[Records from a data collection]
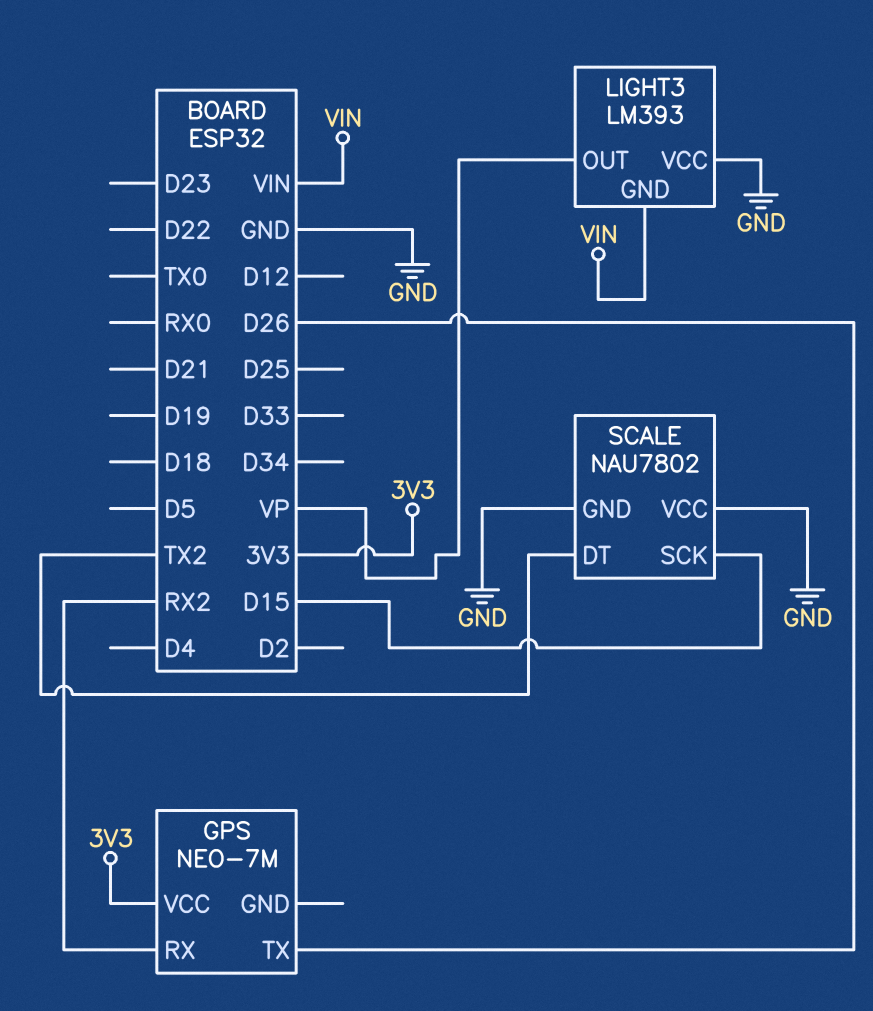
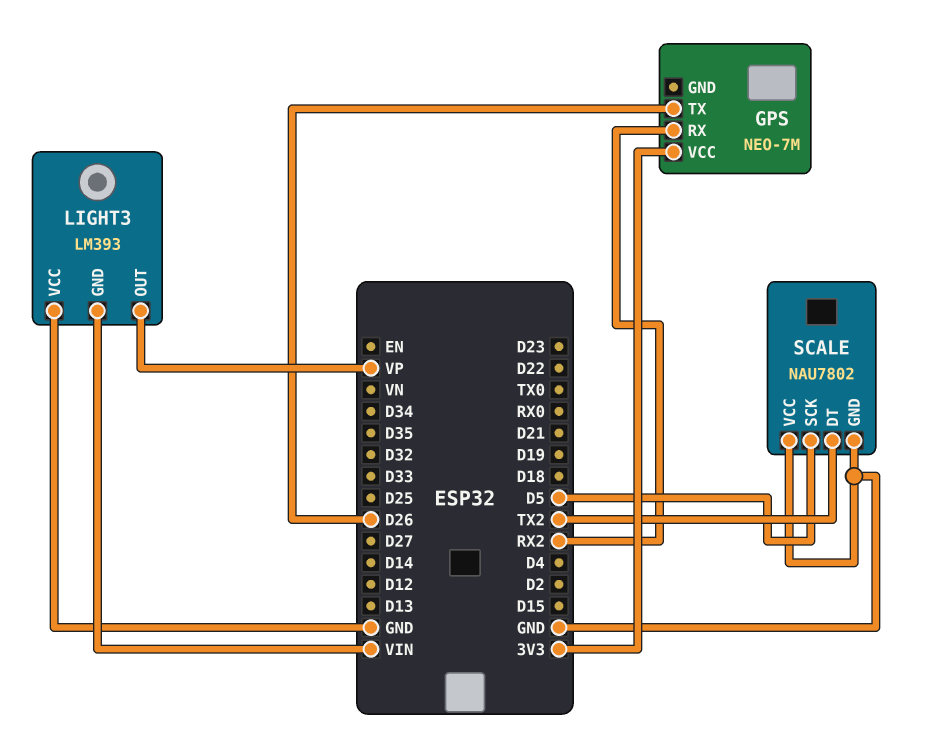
SCALE pin SCK: D15 -> D5

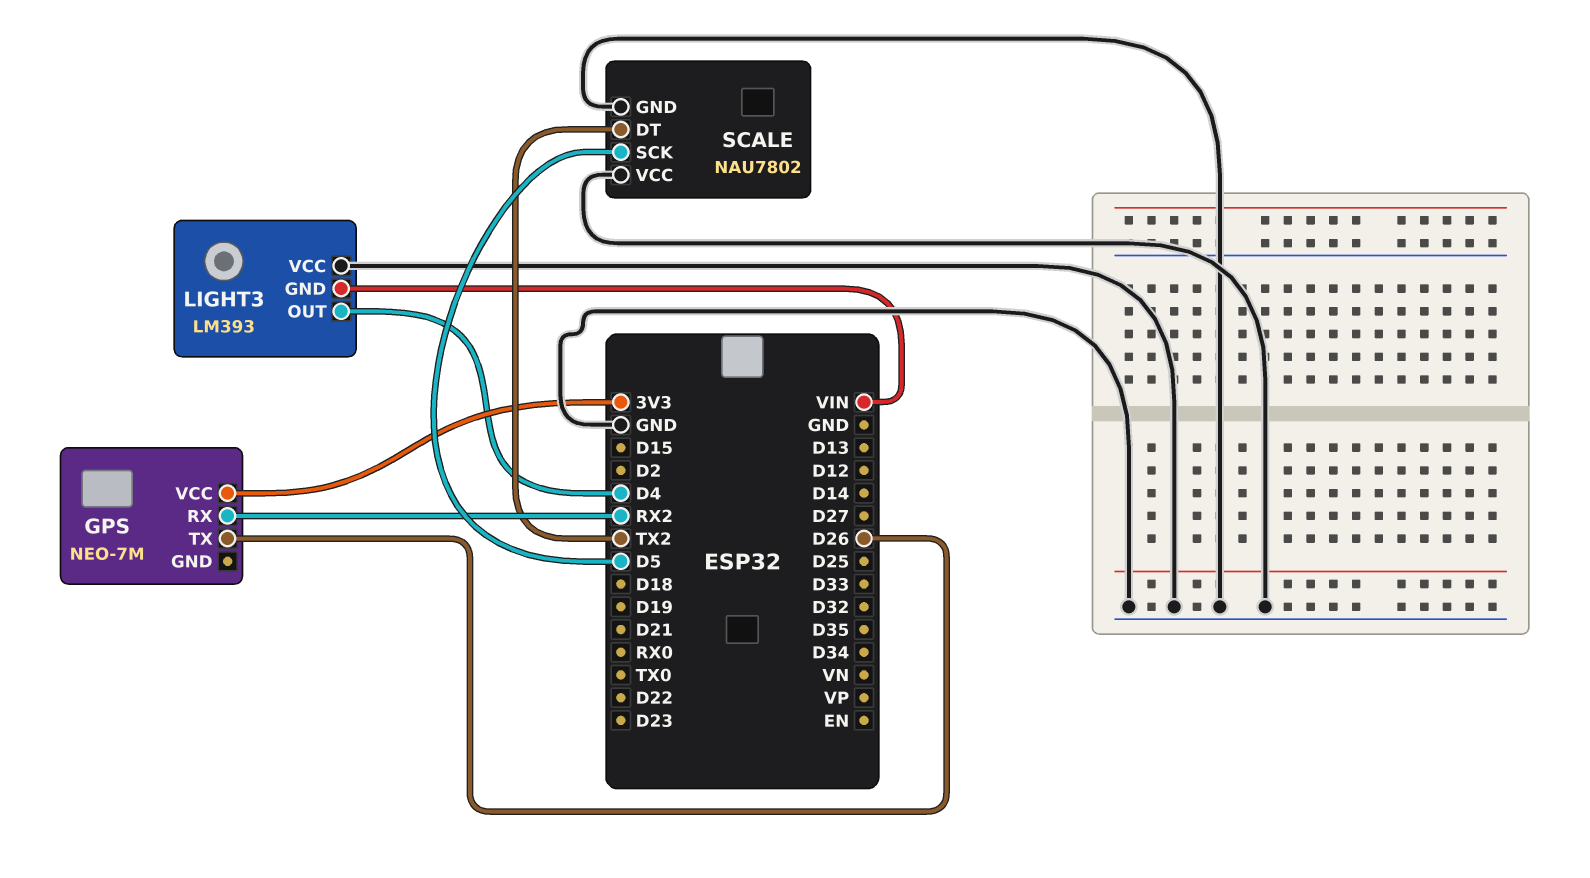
LIGHT3 pin OUT: VP -> D4

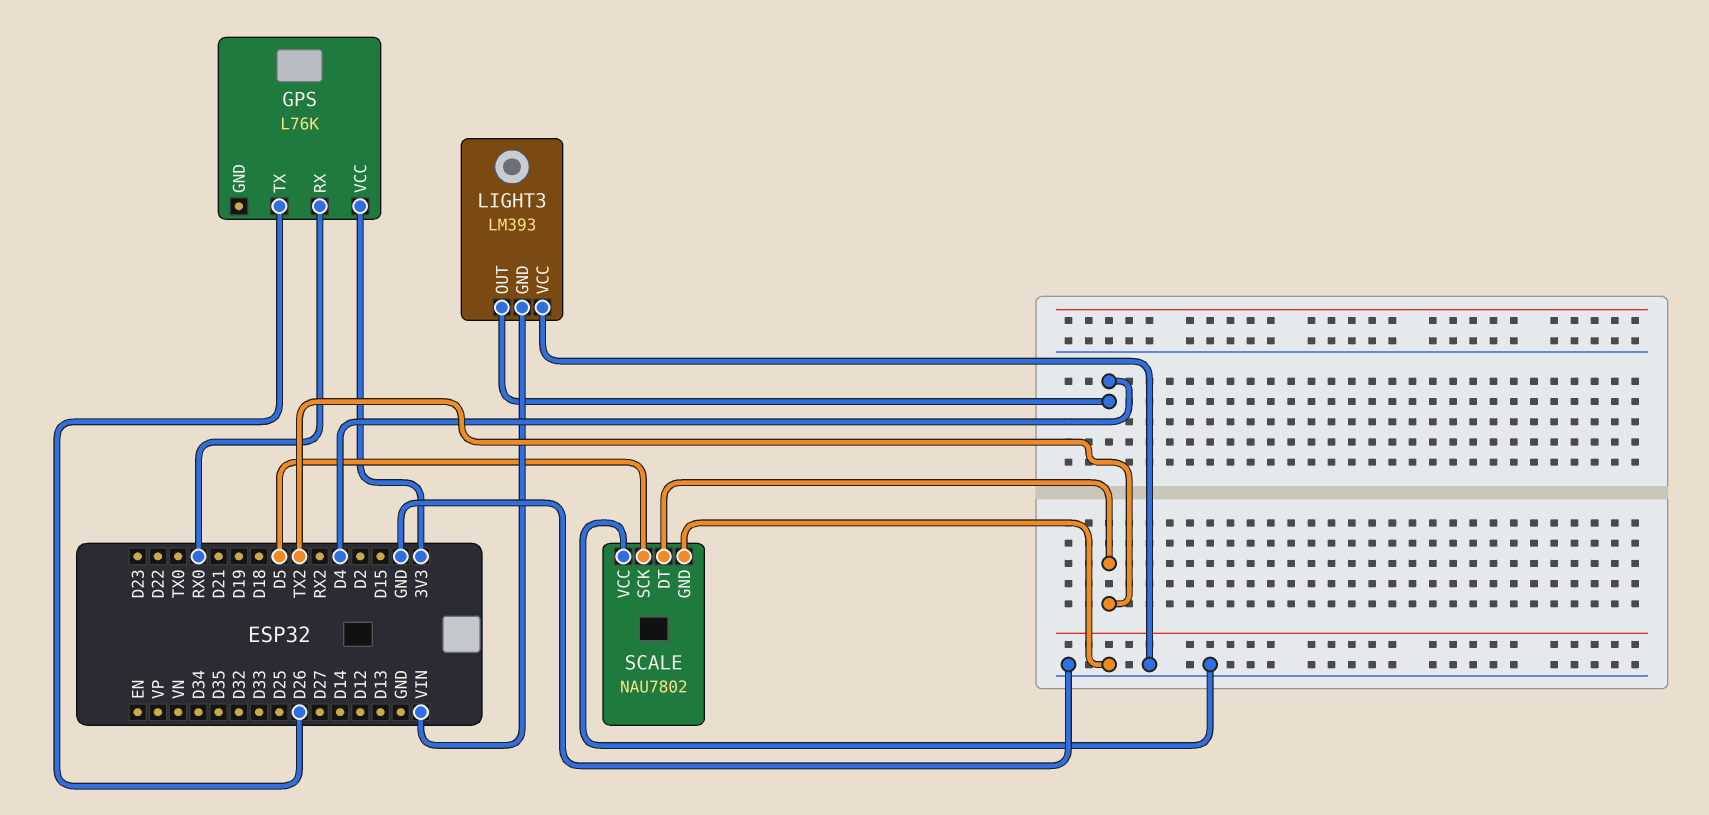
GPS: NEO-7M -> L76K
GPS pin RX: RX2 -> RX0

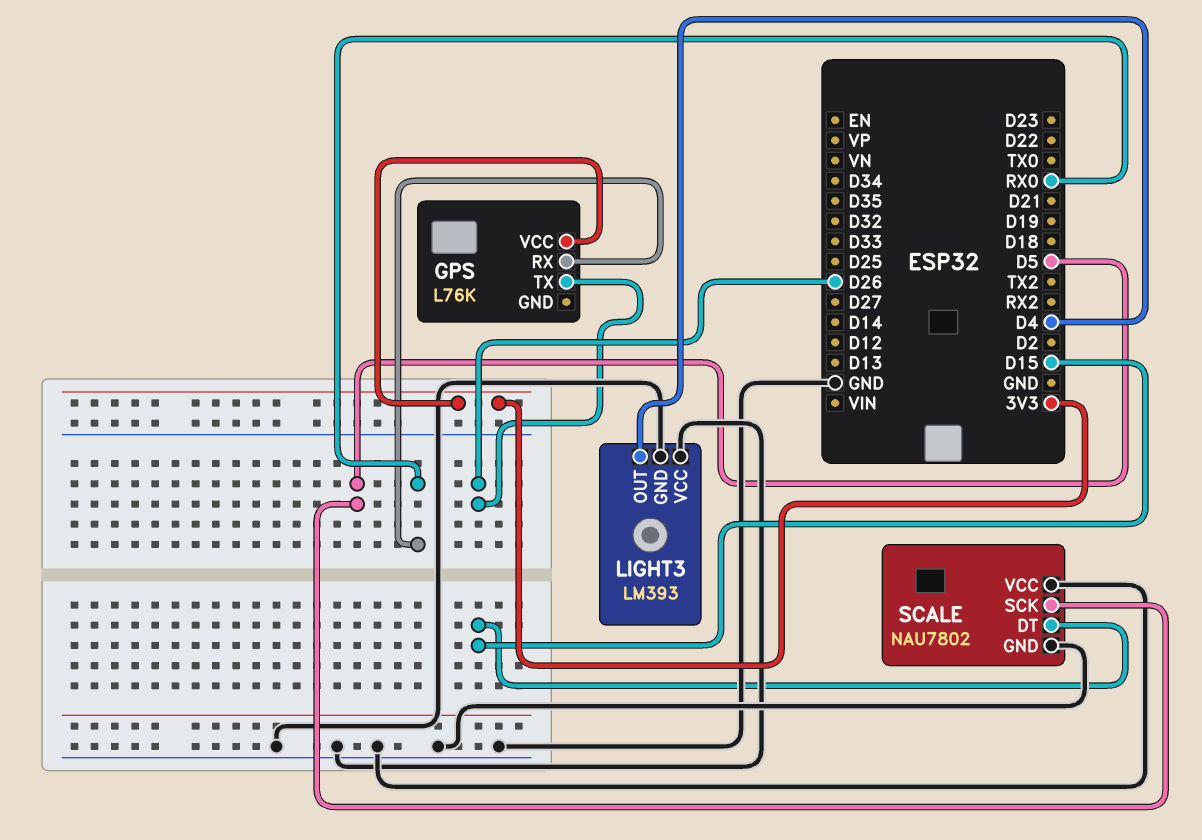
LIGHT3 pin GND: VIN -> GND
SCALE pin DT: TX2 -> D15

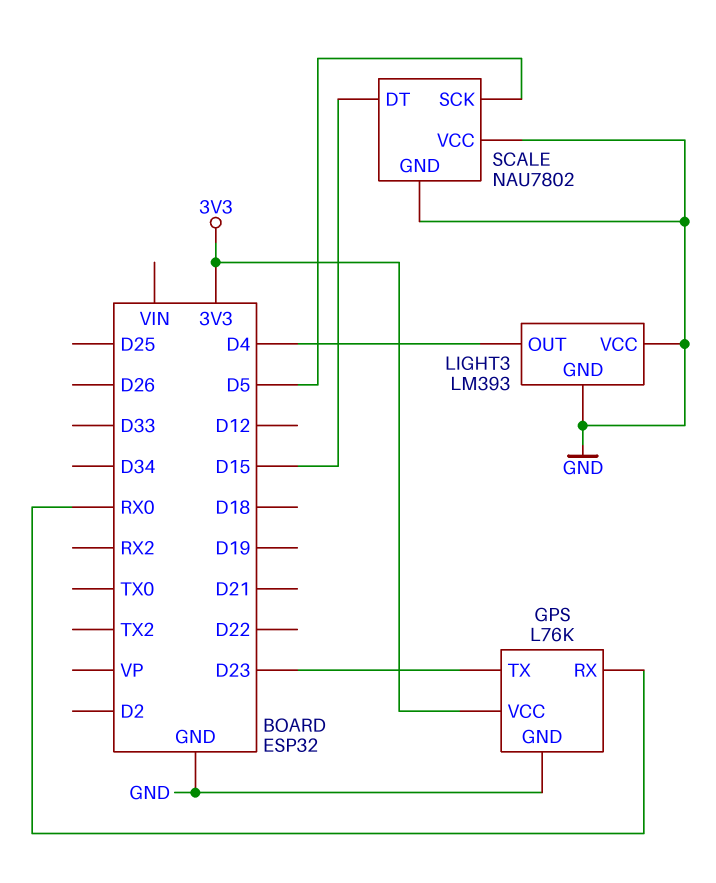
GPS pin GND: none -> GND
GPS pin TX: D26 -> D23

== Your goal ==
Copy every record exactly, but skip the pictures.

== Exercise response ==
SCALE pin SCK: D15 -> D5

LIGHT3 pin OUT: VP -> D4

GPS: NEO-7M -> L76K
GPS pin RX: RX2 -> RX0

LIGHT3 pin GND: VIN -> GND
SCALE pin DT: TX2 -> D15

GPS pin GND: none -> GND
GPS pin TX: D26 -> D23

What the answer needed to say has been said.